(Point-based object detection data)
----

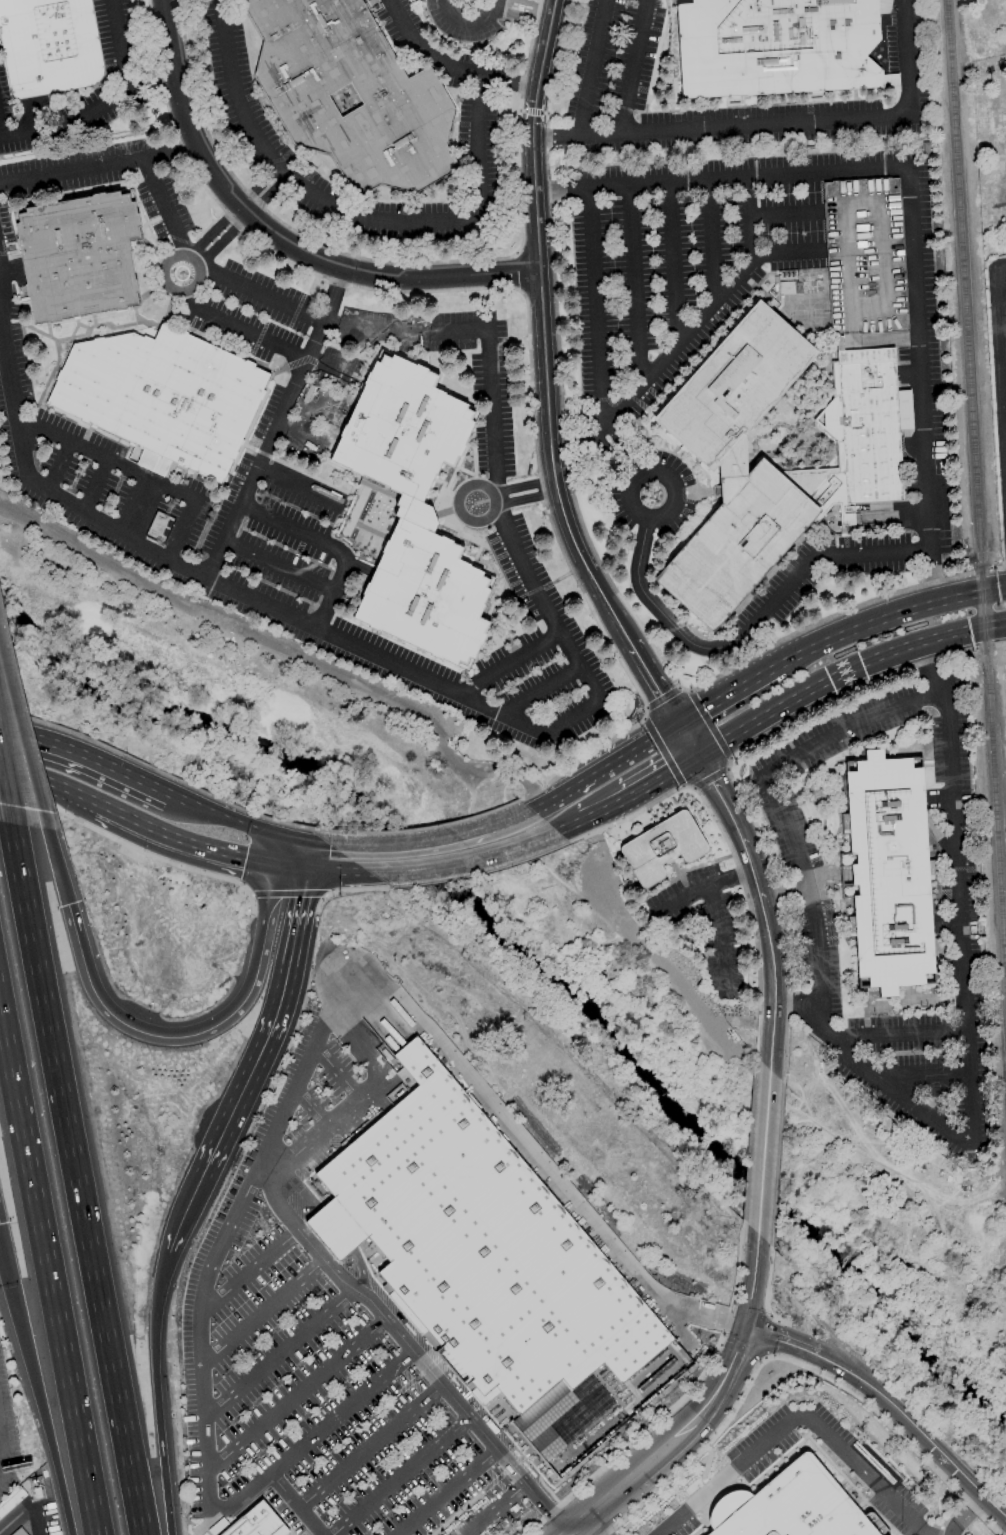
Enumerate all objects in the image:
road: (542, 2)
road: (498, 6)
road: (525, 15)
road: (465, 22)
building: (49, 46)
building: (775, 46)
road: (424, 49)
road: (907, 54)
road: (635, 66)
road: (507, 82)
building: (404, 100)
road: (108, 103)
road: (2, 126)
road: (721, 127)
building: (927, 150)
road: (98, 162)
road: (722, 178)
road: (258, 184)
road: (268, 194)
road: (160, 203)
road: (350, 213)
road: (784, 214)
road: (214, 229)
road: (277, 235)
road: (715, 238)
road: (224, 239)
road: (786, 251)
building: (79, 256)
road: (195, 258)
parking lot: (687, 259)
road: (397, 261)
road: (675, 261)
building: (865, 264)
parking garage: (865, 264)
road: (635, 286)
parking lot: (1005, 290)
road: (597, 300)
road: (527, 319)
road: (340, 323)
road: (543, 330)
road: (690, 330)
road: (263, 336)
road: (1000, 353)
road: (921, 385)
building: (163, 396)
road: (316, 399)
road: (492, 409)
road: (281, 422)
road: (1005, 427)
road: (299, 436)
road: (106, 457)
road: (61, 466)
building: (868, 466)
road: (657, 471)
road: (97, 484)
road: (522, 484)
road: (300, 485)
road: (492, 498)
road: (525, 499)
road: (142, 506)
railway: (976, 507)
building: (415, 511)
road: (580, 514)
road: (183, 527)
road: (330, 546)
road: (282, 567)
road: (1005, 567)
road: (987, 570)
road: (249, 591)
road: (545, 601)
road: (886, 618)
road: (747, 627)
road: (985, 648)
road: (934, 661)
road: (508, 662)
road: (845, 671)
road: (654, 685)
road: (537, 690)
road: (725, 695)
road: (664, 697)
traffic signals: (677, 725)
road: (710, 725)
road: (688, 740)
road: (87, 751)
road: (664, 751)
road: (950, 752)
traffic signals: (699, 756)
road: (24, 766)
road: (605, 768)
road: (162, 771)
road: (664, 776)
road: (710, 778)
road: (49, 786)
road: (5, 791)
road: (736, 793)
road: (605, 809)
road: (226, 814)
road: (715, 818)
road: (510, 822)
road: (569, 826)
road: (737, 826)
road: (423, 827)
road: (298, 841)
road: (186, 844)
road: (411, 844)
traffic signals: (312, 845)
road: (323, 846)
building: (663, 847)
road: (134, 848)
road: (282, 855)
road: (309, 861)
road: (465, 861)
road: (58, 866)
building: (889, 872)
traffic signals: (279, 873)
road: (481, 873)
road: (292, 875)
traffic signals: (306, 877)
road: (338, 877)
road: (346, 890)
road: (288, 893)
road: (251, 894)
road: (324, 894)
road: (684, 897)
traffic signals: (68, 905)
road: (715, 914)
river: (543, 971)
road: (774, 985)
road: (797, 1008)
road: (826, 1026)
road: (897, 1032)
road: (187, 1037)
road: (265, 1041)
road: (915, 1068)
road: (337, 1074)
road: (310, 1108)
road: (768, 1145)
road: (541, 1160)
road: (778, 1164)
road: (72, 1180)
road: (236, 1208)
road: (179, 1223)
building: (481, 1253)
road: (49, 1256)
road: (250, 1272)
road: (758, 1274)
road: (339, 1279)
road: (772, 1289)
road: (262, 1312)
road: (783, 1341)
road: (279, 1353)
parking lot: (310, 1362)
road: (36, 1390)
road: (155, 1393)
road: (296, 1396)
road: (801, 1415)
road: (915, 1429)
road: (317, 1432)
parking lot: (6, 1441)
road: (671, 1444)
road: (369, 1446)
road: (0, 1448)
road: (501, 1473)
road: (399, 1476)
road: (447, 1492)
building: (12, 1501)
road: (295, 1504)
building: (788, 1507)
road: (494, 1509)
road: (966, 1512)
road: (456, 1513)
road: (18, 1520)
road: (37, 1520)
building: (259, 1523)
road: (594, 1525)
building: (217, 1526)
building: (20, 1532)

----

> [What needs to be done] Output the records exactly, and let none of their pictures appear in the copy.

> [Output of the exercise]
Enumerate all objects in the image:
road: (542, 2)
road: (498, 6)
road: (525, 15)
road: (465, 22)
building: (49, 46)
building: (775, 46)
road: (424, 49)
road: (907, 54)
road: (635, 66)
road: (507, 82)
building: (404, 100)
road: (108, 103)
road: (2, 126)
road: (721, 127)
building: (927, 150)
road: (98, 162)
road: (722, 178)
road: (258, 184)
road: (268, 194)
road: (160, 203)
road: (350, 213)
road: (784, 214)
road: (214, 229)
road: (277, 235)
road: (715, 238)
road: (224, 239)
road: (786, 251)
building: (79, 256)
road: (195, 258)
parking lot: (687, 259)
road: (397, 261)
road: (675, 261)
building: (865, 264)
parking garage: (865, 264)
road: (635, 286)
parking lot: (1005, 290)
road: (597, 300)
road: (527, 319)
road: (340, 323)
road: (543, 330)
road: (690, 330)
road: (263, 336)
road: (1000, 353)
road: (921, 385)
building: (163, 396)
road: (316, 399)
road: (492, 409)
road: (281, 422)
road: (1005, 427)
road: (299, 436)
road: (106, 457)
road: (61, 466)
building: (868, 466)
road: (657, 471)
road: (97, 484)
road: (522, 484)
road: (300, 485)
road: (492, 498)
road: (525, 499)
road: (142, 506)
railway: (976, 507)
building: (415, 511)
road: (580, 514)
road: (183, 527)
road: (330, 546)
road: (282, 567)
road: (1005, 567)
road: (987, 570)
road: (249, 591)
road: (545, 601)
road: (886, 618)
road: (747, 627)
road: (985, 648)
road: (934, 661)
road: (508, 662)
road: (845, 671)
road: (654, 685)
road: (537, 690)
road: (725, 695)
road: (664, 697)
traffic signals: (677, 725)
road: (710, 725)
road: (688, 740)
road: (87, 751)
road: (664, 751)
road: (950, 752)
traffic signals: (699, 756)
road: (24, 766)
road: (605, 768)
road: (162, 771)
road: (664, 776)
road: (710, 778)
road: (49, 786)
road: (5, 791)
road: (736, 793)
road: (605, 809)
road: (226, 814)
road: (715, 818)
road: (510, 822)
road: (569, 826)
road: (737, 826)
road: (423, 827)
road: (298, 841)
road: (186, 844)
road: (411, 844)
traffic signals: (312, 845)
road: (323, 846)
building: (663, 847)
road: (134, 848)
road: (282, 855)
road: (309, 861)
road: (465, 861)
road: (58, 866)
building: (889, 872)
traffic signals: (279, 873)
road: (481, 873)
road: (292, 875)
traffic signals: (306, 877)
road: (338, 877)
road: (346, 890)
road: (288, 893)
road: (251, 894)
road: (324, 894)
road: (684, 897)
traffic signals: (68, 905)
road: (715, 914)
river: (543, 971)
road: (774, 985)
road: (797, 1008)
road: (826, 1026)
road: (897, 1032)
road: (187, 1037)
road: (265, 1041)
road: (915, 1068)
road: (337, 1074)
road: (310, 1108)
road: (768, 1145)
road: (541, 1160)
road: (778, 1164)
road: (72, 1180)
road: (236, 1208)
road: (179, 1223)
building: (481, 1253)
road: (49, 1256)
road: (250, 1272)
road: (758, 1274)
road: (339, 1279)
road: (772, 1289)
road: (262, 1312)
road: (783, 1341)
road: (279, 1353)
parking lot: (310, 1362)
road: (36, 1390)
road: (155, 1393)
road: (296, 1396)
road: (801, 1415)
road: (915, 1429)
road: (317, 1432)
parking lot: (6, 1441)
road: (671, 1444)
road: (369, 1446)
road: (0, 1448)
road: (501, 1473)
road: (399, 1476)
road: (447, 1492)
building: (12, 1501)
road: (295, 1504)
building: (788, 1507)
road: (494, 1509)
road: (966, 1512)
road: (456, 1513)
road: (18, 1520)
road: (37, 1520)
building: (259, 1523)
road: (594, 1525)
building: (217, 1526)
building: (20, 1532)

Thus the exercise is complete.